▸ **Exercise directions**
Please update the data below by replacing every "highlighted by" with "marked with" and leaving everything else unchanged. Omit the pictures from your version.

▬▬▬

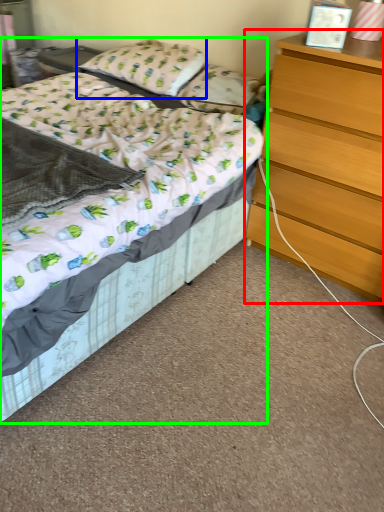
Question: Based on their relative distances, which object is farther from chest of drawers (highlighted by a red box)? Choose from pillow (highlighted by a blue box) and bed (highlighted by a green box).

Choices:
 (A) pillow
 (B) bed

Answer: (A)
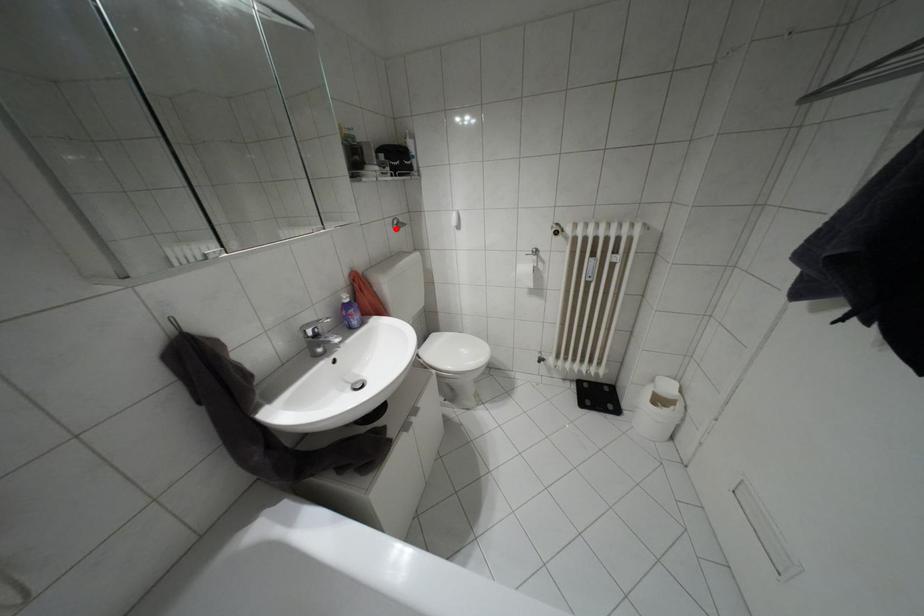
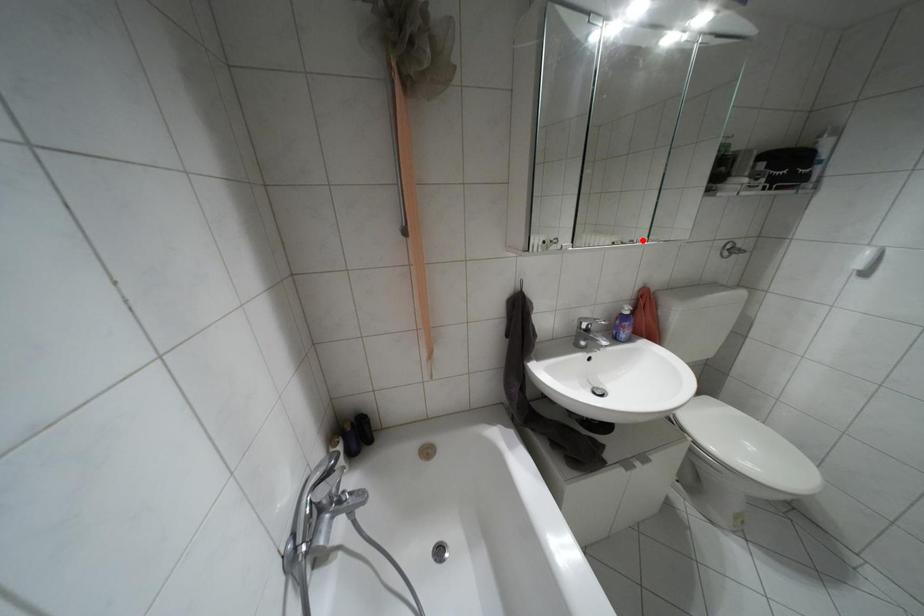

▬▬▬

▸ **Final answer**
Question: Based on their relative distances, which object is farther from chest of drawers (marked with a red box)? Choose from pillow (marked with a blue box) and bed (marked with a green box).

Choices:
 (A) pillow
 (B) bed

Answer: (A)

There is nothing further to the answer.